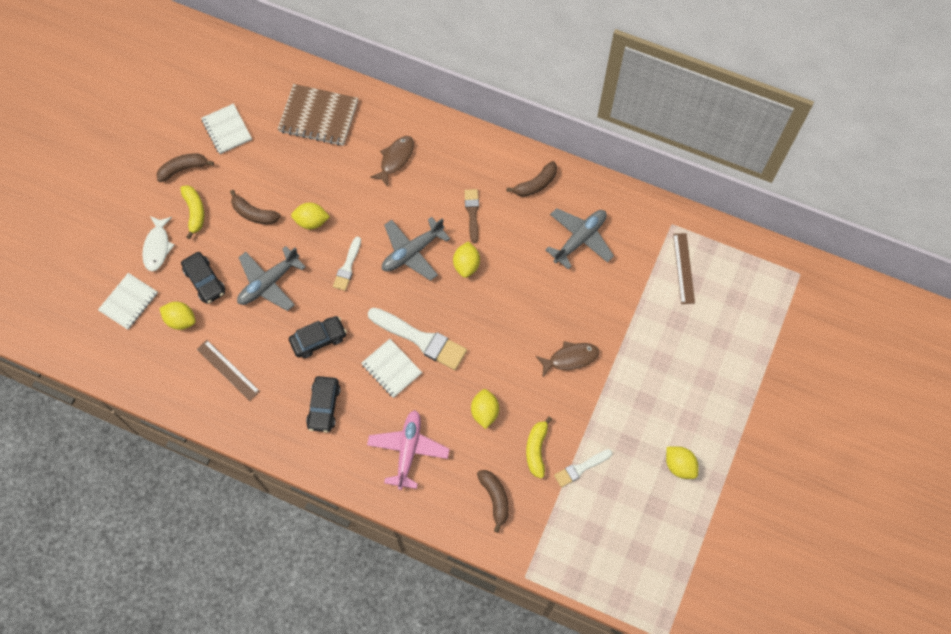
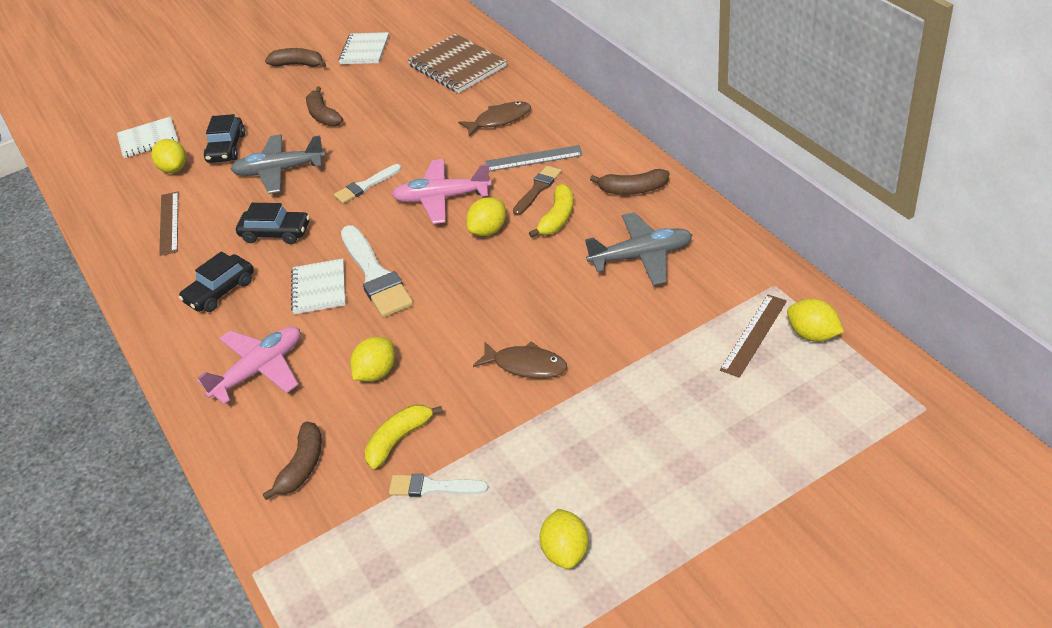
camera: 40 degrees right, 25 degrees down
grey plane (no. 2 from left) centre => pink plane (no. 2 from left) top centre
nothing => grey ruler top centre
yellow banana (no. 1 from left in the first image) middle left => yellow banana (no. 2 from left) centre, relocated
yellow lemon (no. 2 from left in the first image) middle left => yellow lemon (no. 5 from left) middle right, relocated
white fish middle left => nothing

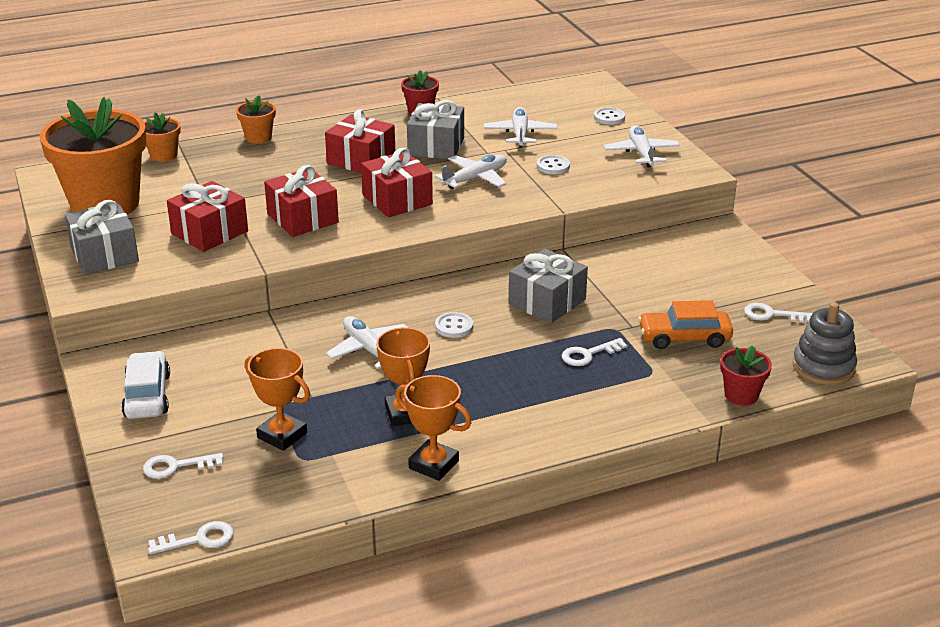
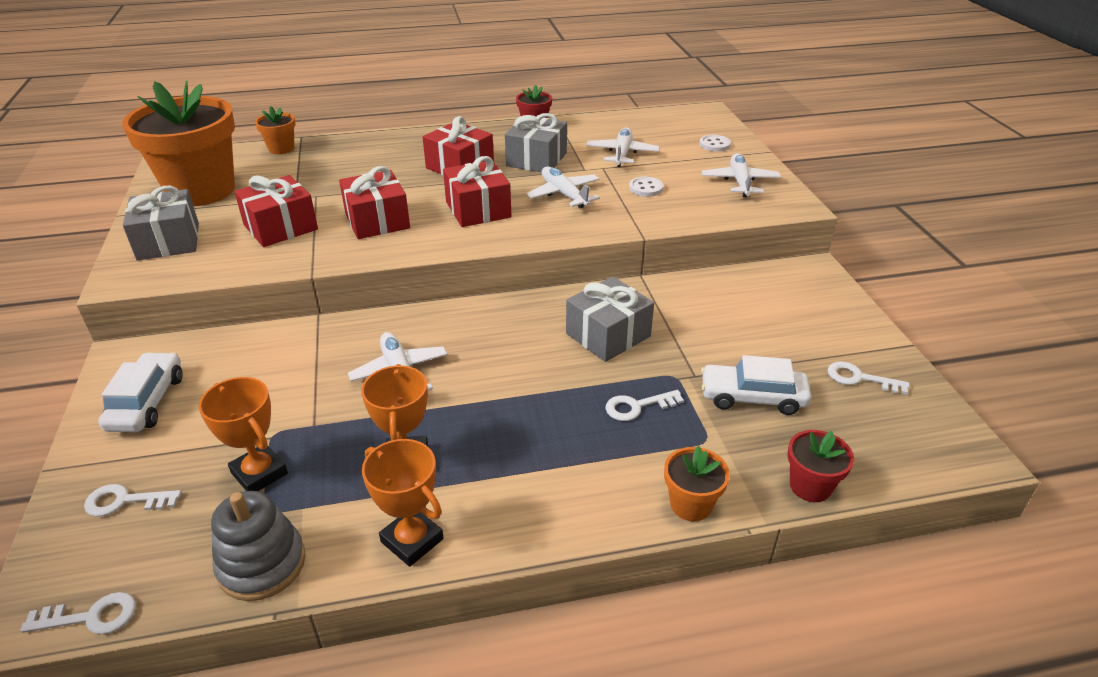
camera: 10 degrees right, 5 degrees up
grey stacking toy middle right => grey stacking toy bottom left, relocated
white plane (no. 2 from left) top centre, 90 degrees counterclockwise
orange flower pot (no. 3 from left) top left => orange flower pot (no. 3 from left) bottom centre, relocated
orange car middle right => white car (no. 2 from left) middle right
white button (no. 1 from left) centre => nothing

────────────────────

§ **Problem statement**
Repeat only the lines from the one with "yellow banana (no. 1" through the end of the data, both included and exactly as written. Pictures stay out of the copy.

§ **Result of this exercise**
yellow banana (no. 1 from left in the first image) middle left => yellow banana (no. 2 from left) centre, relocated
yellow lemon (no. 2 from left in the first image) middle left => yellow lemon (no. 5 from left) middle right, relocated
white fish middle left => nothing

camera: 10 degrees right, 5 degrees up
grey stacking toy middle right => grey stacking toy bottom left, relocated
white plane (no. 2 from left) top centre, 90 degrees counterclockwise
orange flower pot (no. 3 from left) top left => orange flower pot (no. 3 from left) bottom centre, relocated
orange car middle right => white car (no. 2 from left) middle right
white button (no. 1 from left) centre => nothing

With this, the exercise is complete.